Extracted information:
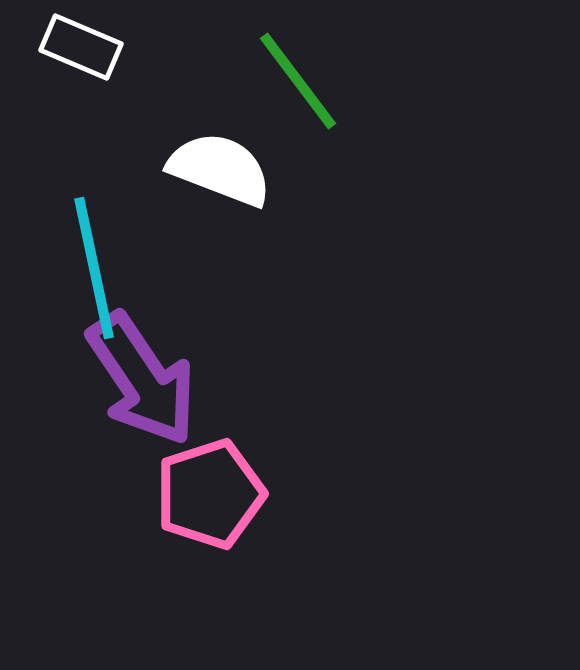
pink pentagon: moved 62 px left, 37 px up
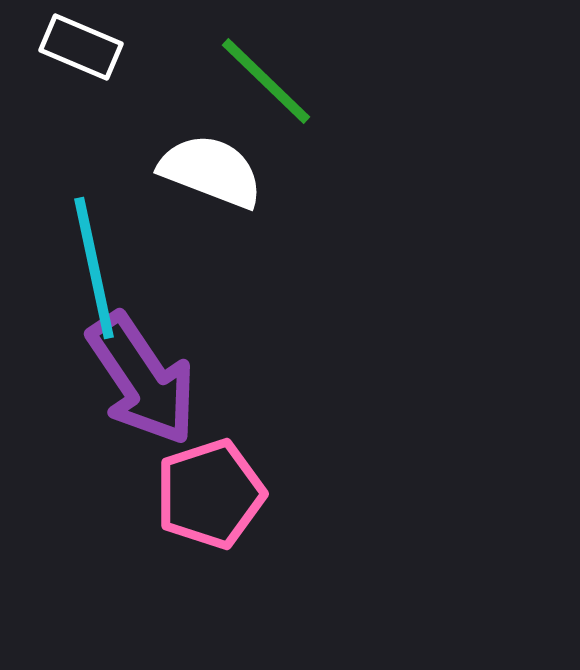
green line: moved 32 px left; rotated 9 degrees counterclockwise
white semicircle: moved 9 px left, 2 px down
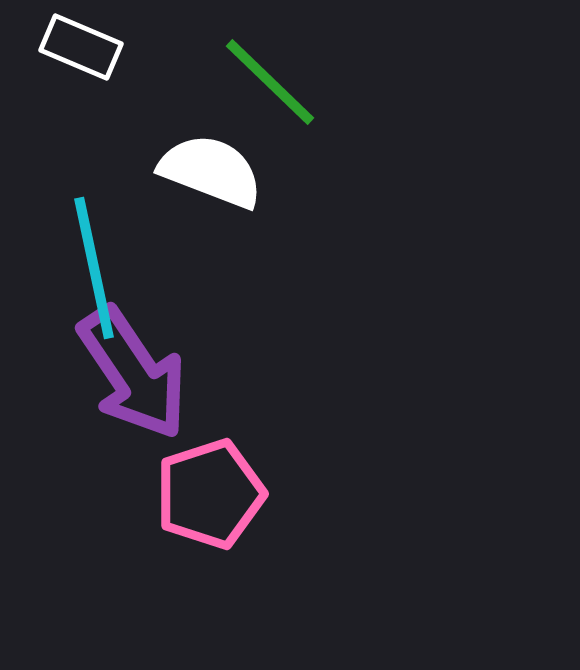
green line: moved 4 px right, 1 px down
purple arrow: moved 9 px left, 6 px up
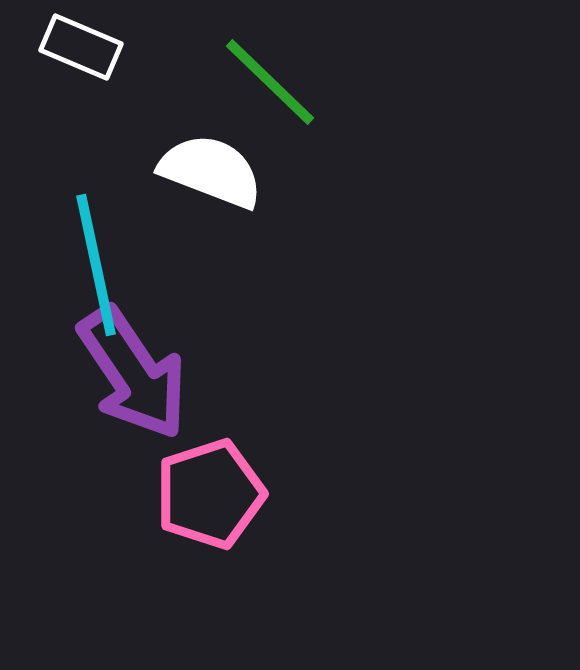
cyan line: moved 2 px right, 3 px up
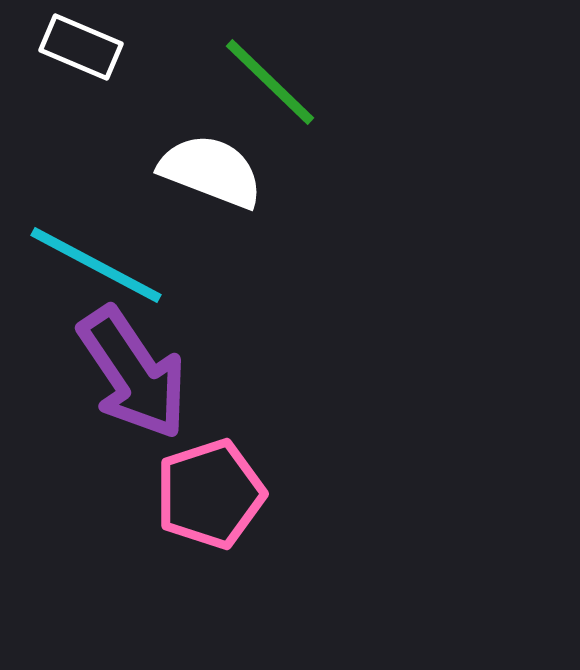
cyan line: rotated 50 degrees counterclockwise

Written task: Render the movement lines from the records above as a JSON list of strings, one string per line, with blank lines omitted. Leave the pictures out of the answer.

Right answer:
[
  "pink pentagon: moved 62 px left, 37 px up",
  "green line: moved 32 px left; rotated 9 degrees counterclockwise",
  "white semicircle: moved 9 px left, 2 px down",
  "green line: moved 4 px right, 1 px down",
  "purple arrow: moved 9 px left, 6 px up",
  "cyan line: moved 2 px right, 3 px up",
  "cyan line: rotated 50 degrees counterclockwise"
]